__WORK REQUIRED__
Give the data again word for word; drop the pictures.

__COLLECTED MATERIAL__
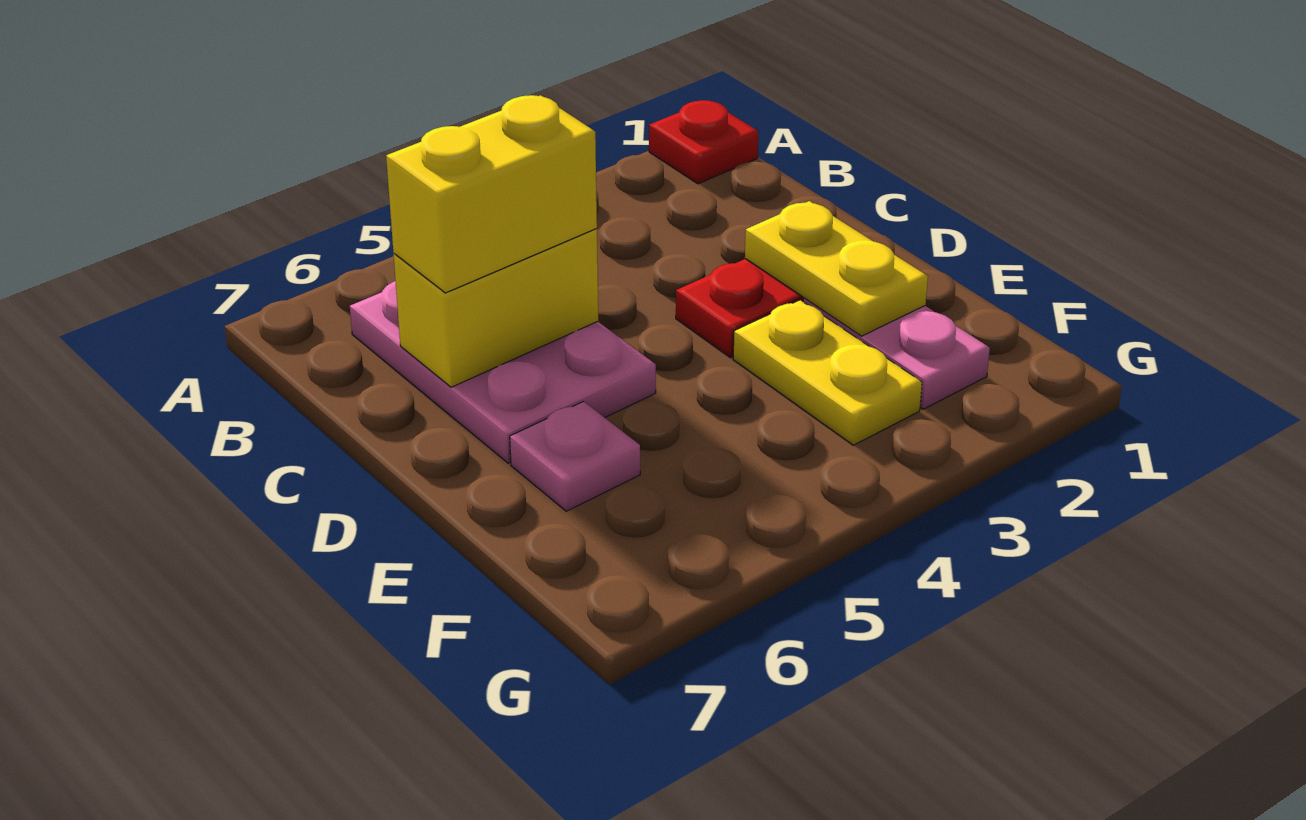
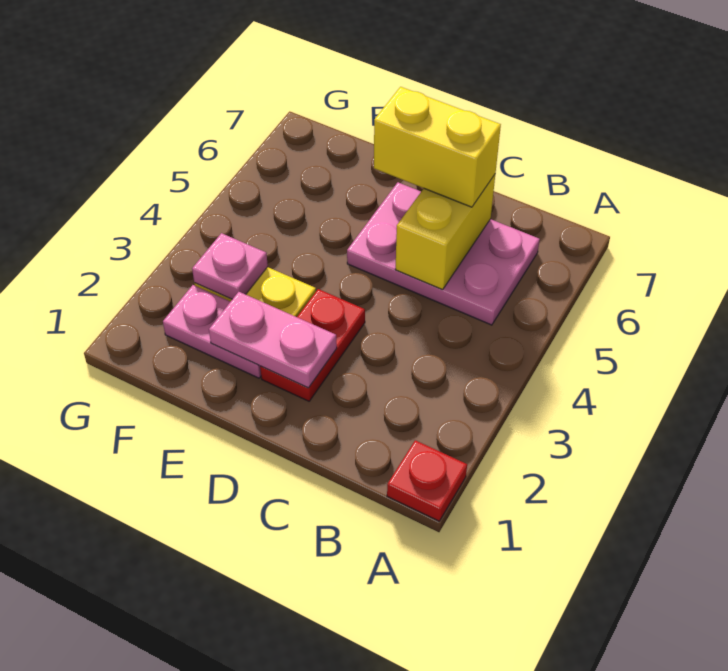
yellow brick C5:C6 level 3 -> yellow brick C6:D6 level 3
yellow plate D2:E2 level 2 -> pink plate D2:E2 level 2
pink plate E6 level 1 -> pink plate F3 level 2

__SOLUTION__
yellow brick C5:C6 level 3 -> yellow brick C6:D6 level 3
yellow plate D2:E2 level 2 -> pink plate D2:E2 level 2
pink plate E6 level 1 -> pink plate F3 level 2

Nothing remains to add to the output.